----- Dataset extract -----

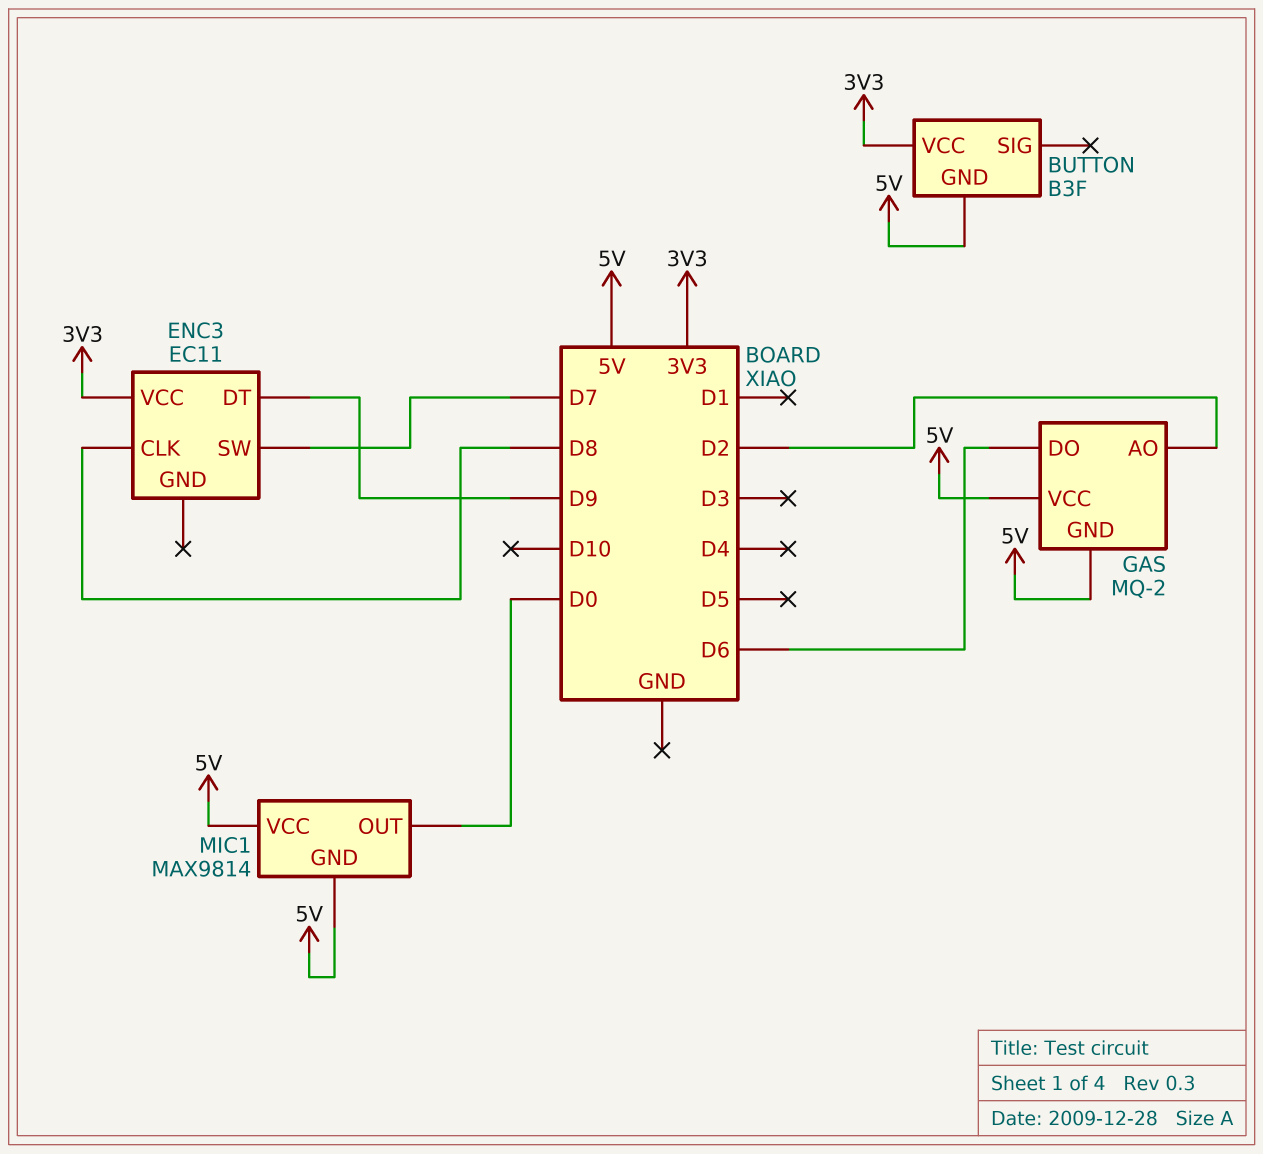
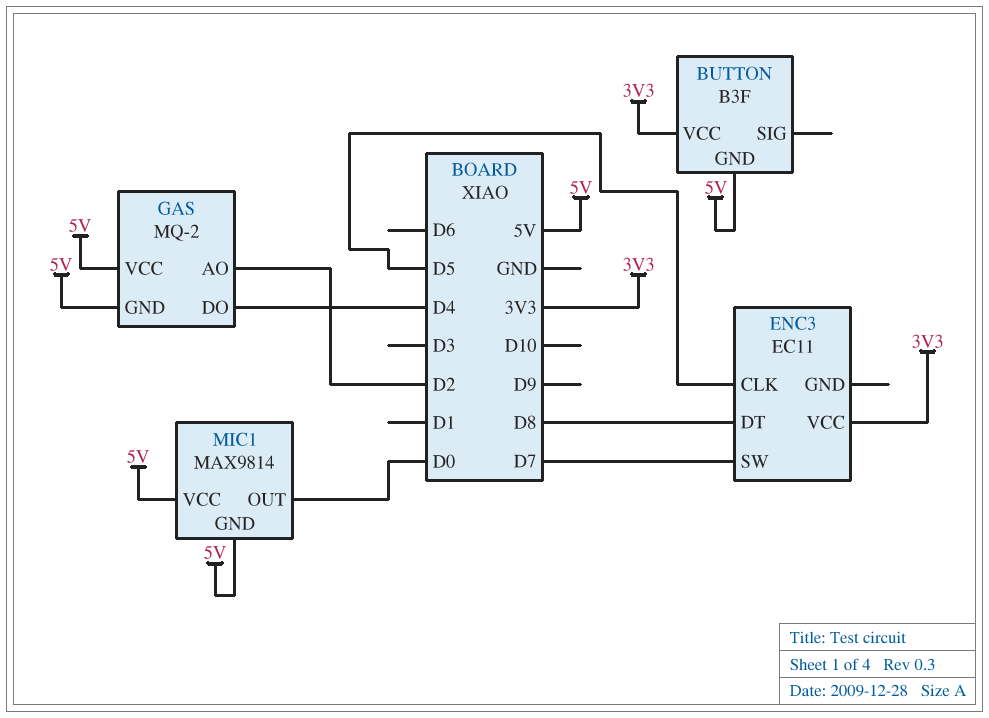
ENC3 pin CLK: D8 -> D5
ENC3 pin DT: D9 -> D8
GAS pin DO: D6 -> D4

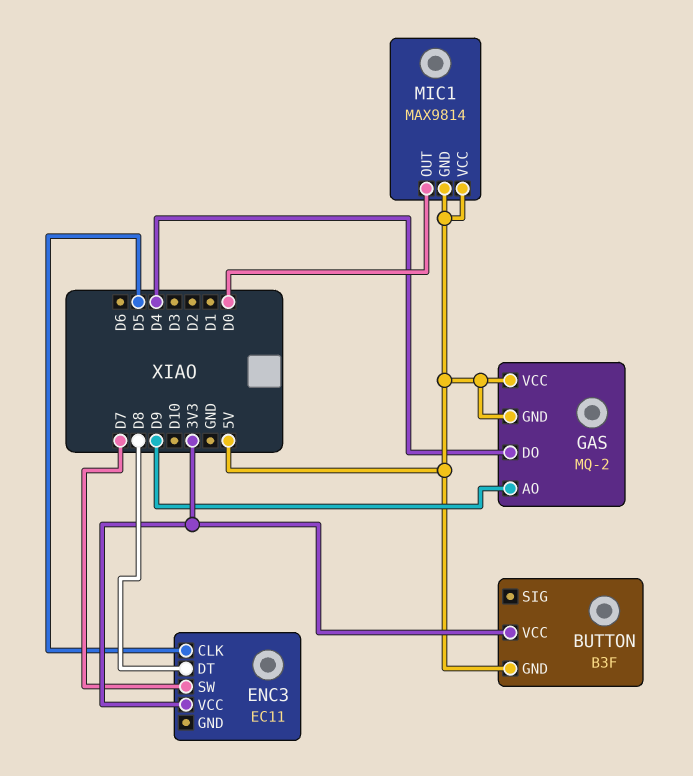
GAS pin AO: D2 -> D9

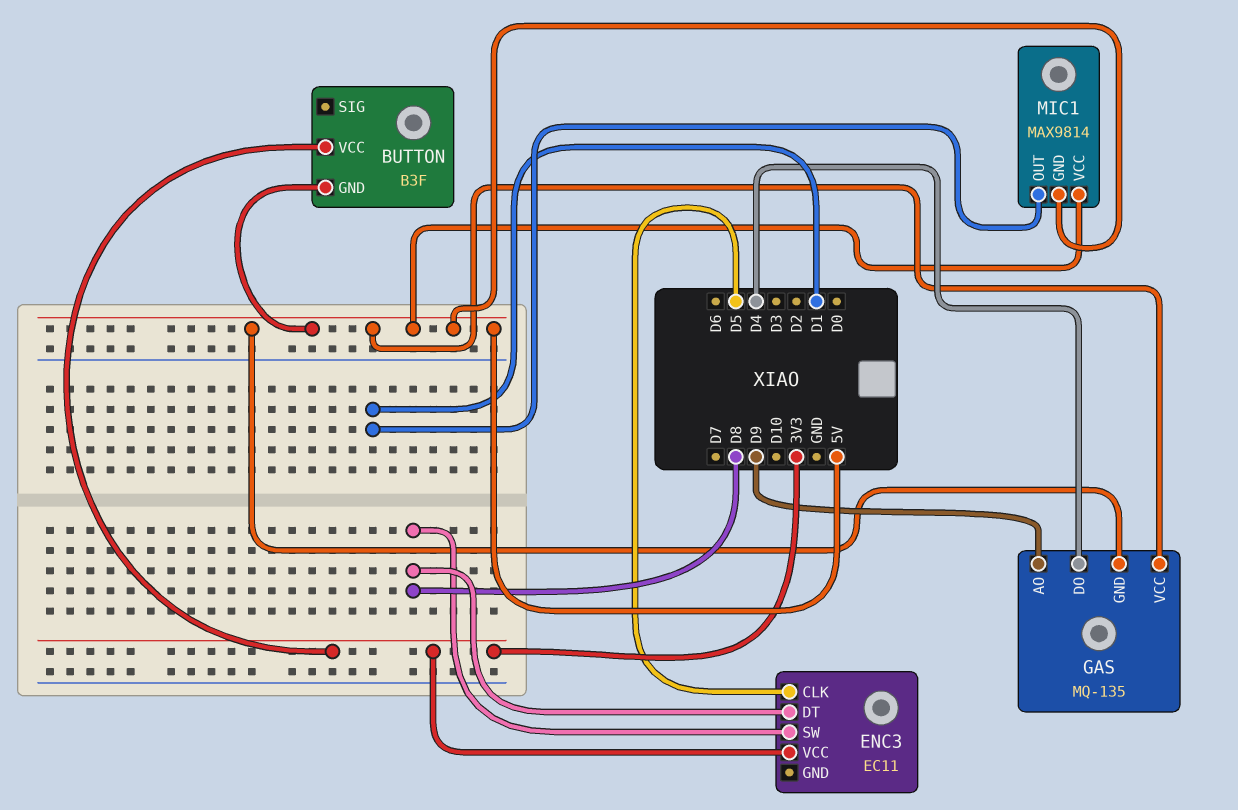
ENC3 pin SW: D7 -> D8
GAS: MQ-2 -> MQ-135
MIC1 pin OUT: D0 -> D1

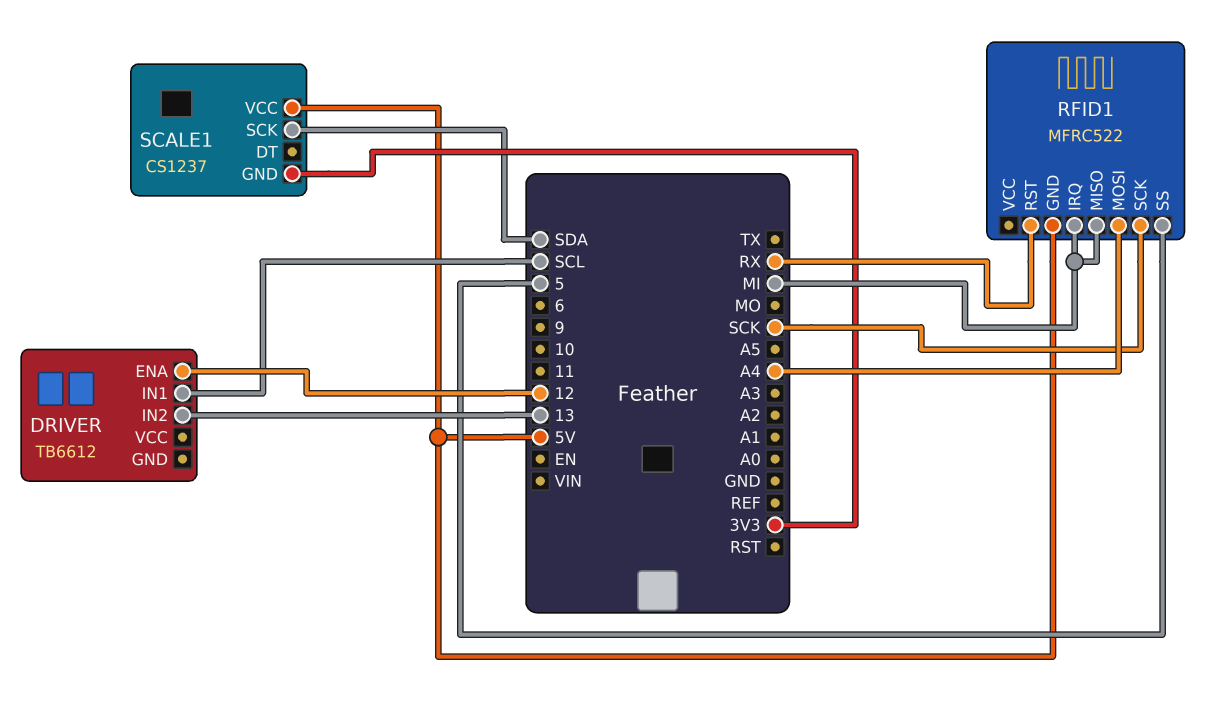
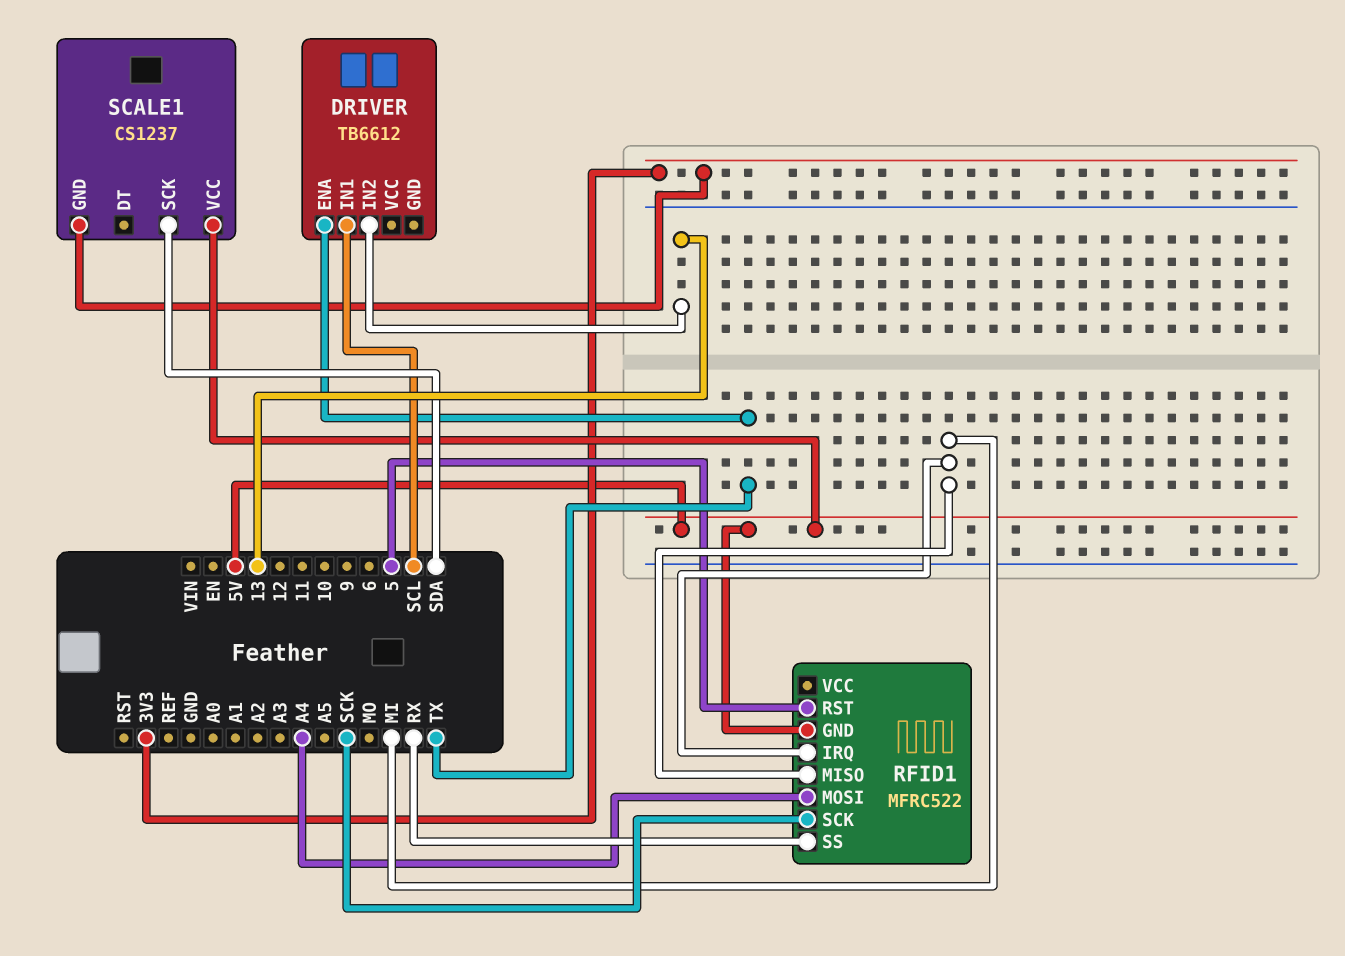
DRIVER pin ENA: 12 -> TX
RFID1 pin RST: RX -> 5
RFID1 pin SS: 5 -> RX

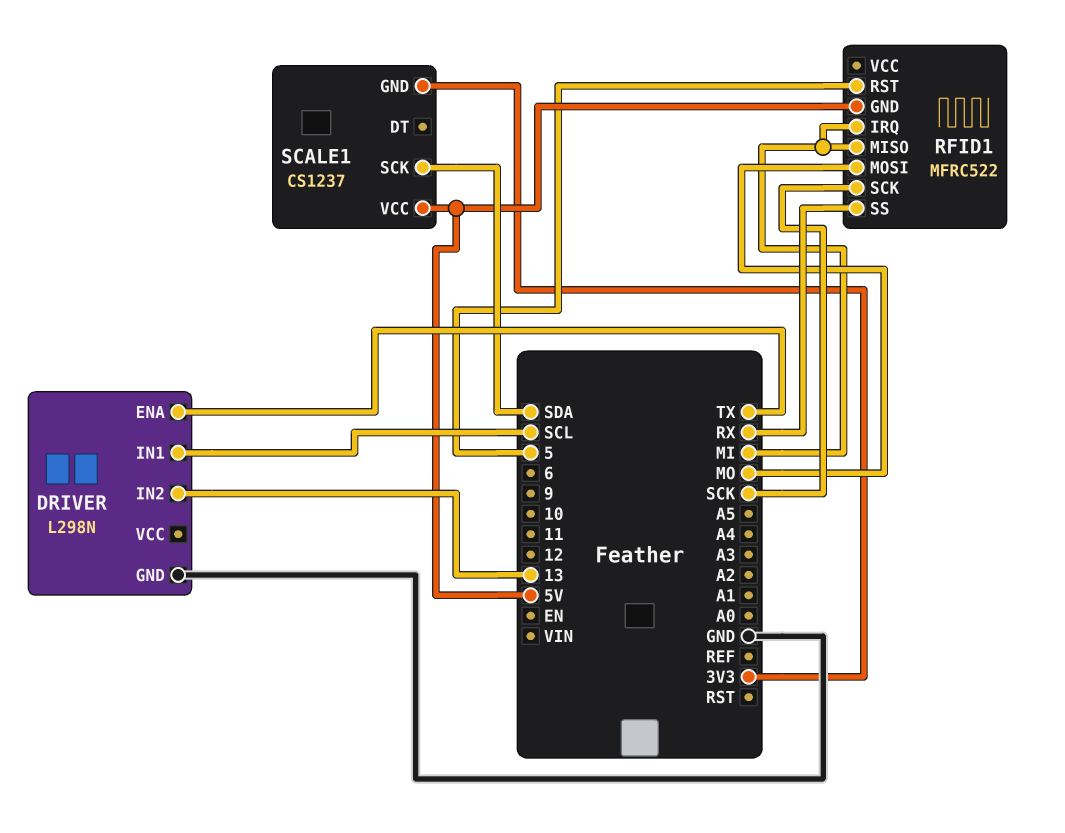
DRIVER: TB6612 -> L298N
DRIVER pin GND: none -> GND
RFID1 pin MOSI: A4 -> MO

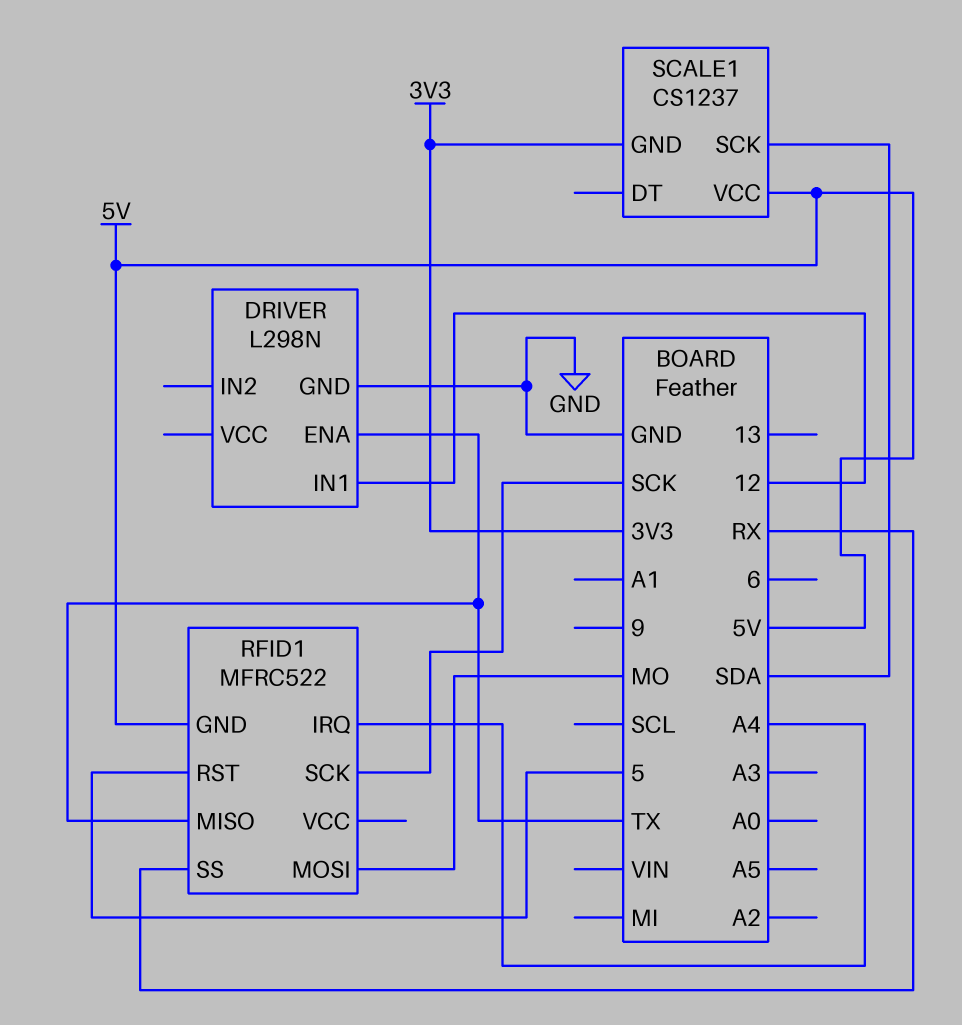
DRIVER pin IN1: SCL -> 12
DRIVER pin IN2: 13 -> none
RFID1 pin IRQ: MI -> A4
RFID1 pin MISO: MI -> TX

-----

[Exercise instructions]
Restate word for word the lines that begin at the one containing "DRIVER pin ENA: 12 -> TX" and end with the final line of the records. Pictures stay out.

[Response]
DRIVER pin ENA: 12 -> TX
RFID1 pin RST: RX -> 5
RFID1 pin SS: 5 -> RX

DRIVER: TB6612 -> L298N
DRIVER pin GND: none -> GND
RFID1 pin MOSI: A4 -> MO

DRIVER pin IN1: SCL -> 12
DRIVER pin IN2: 13 -> none
RFID1 pin IRQ: MI -> A4
RFID1 pin MISO: MI -> TX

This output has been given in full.